**TO DO**
As soon as the line containing "R201: 6.8k (GND, RESET) -> 22k (GND, RESET)" appears, start repeating lines exactly and continue to the end of the entries; please skip pictures.

**DATASET EXCERPTS**
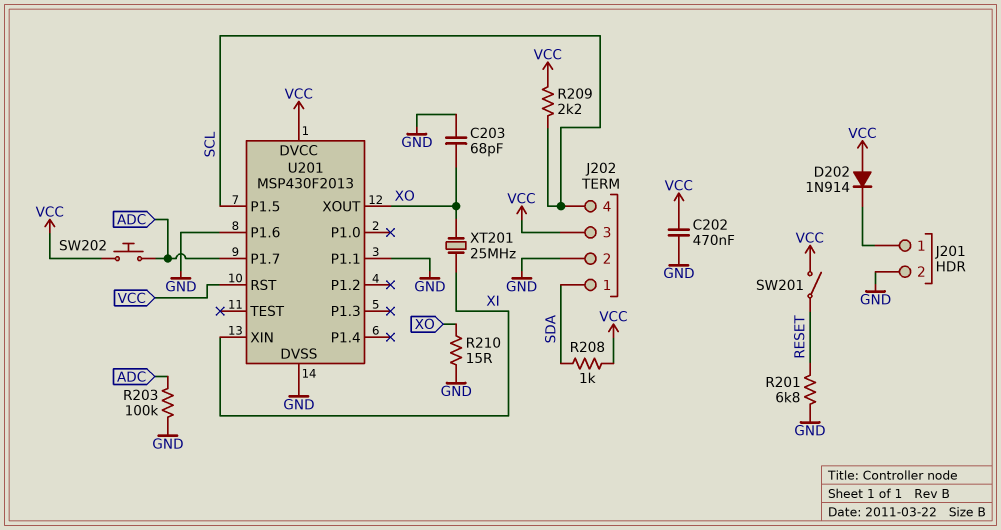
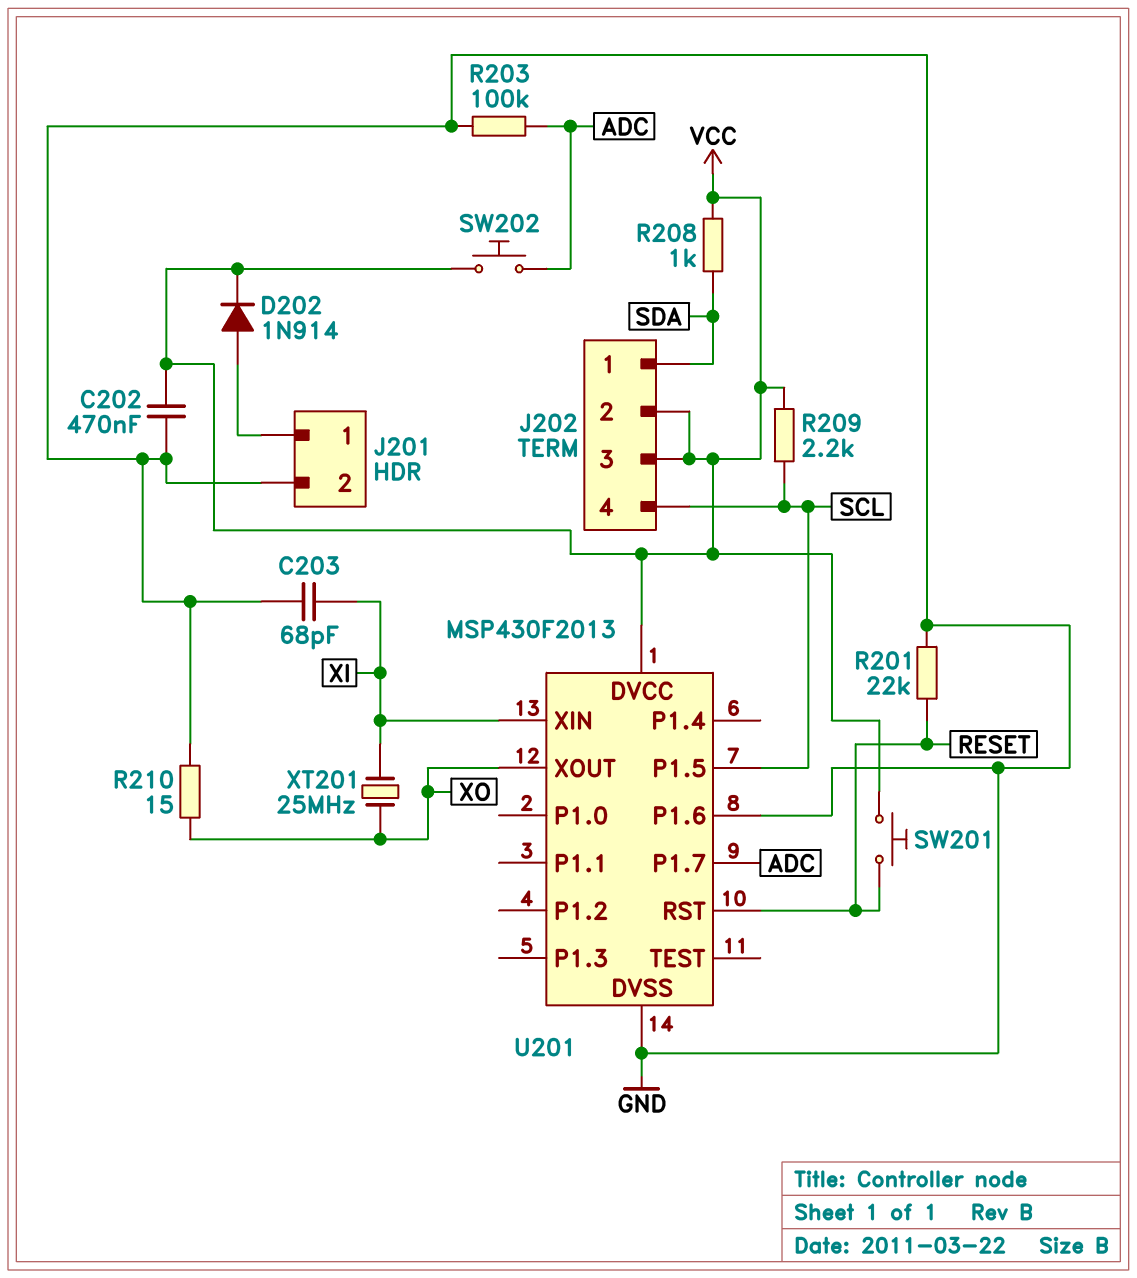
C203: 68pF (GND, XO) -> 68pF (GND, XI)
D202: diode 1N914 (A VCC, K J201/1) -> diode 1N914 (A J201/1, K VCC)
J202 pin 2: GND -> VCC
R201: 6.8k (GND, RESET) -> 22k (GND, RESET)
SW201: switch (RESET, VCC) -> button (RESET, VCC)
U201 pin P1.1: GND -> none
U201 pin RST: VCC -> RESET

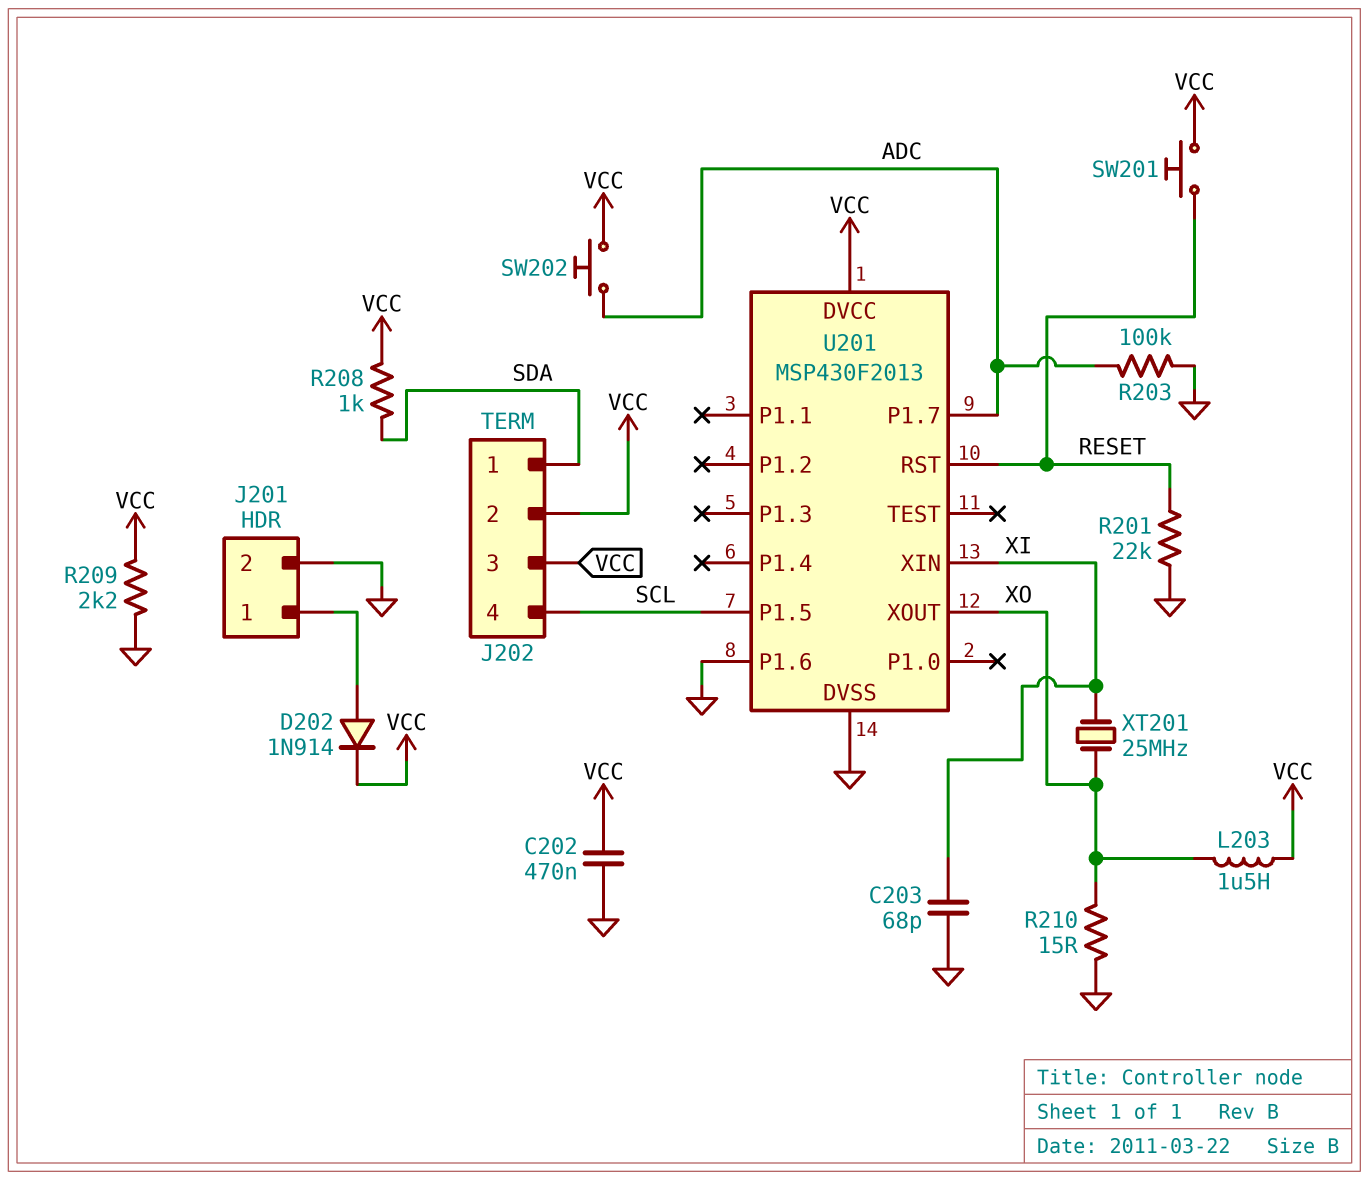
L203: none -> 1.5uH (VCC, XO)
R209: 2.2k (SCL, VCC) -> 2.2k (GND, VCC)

**OUTPUT**
R201: 6.8k (GND, RESET) -> 22k (GND, RESET)
SW201: switch (RESET, VCC) -> button (RESET, VCC)
U201 pin P1.1: GND -> none
U201 pin RST: VCC -> RESET

L203: none -> 1.5uH (VCC, XO)
R209: 2.2k (SCL, VCC) -> 2.2k (GND, VCC)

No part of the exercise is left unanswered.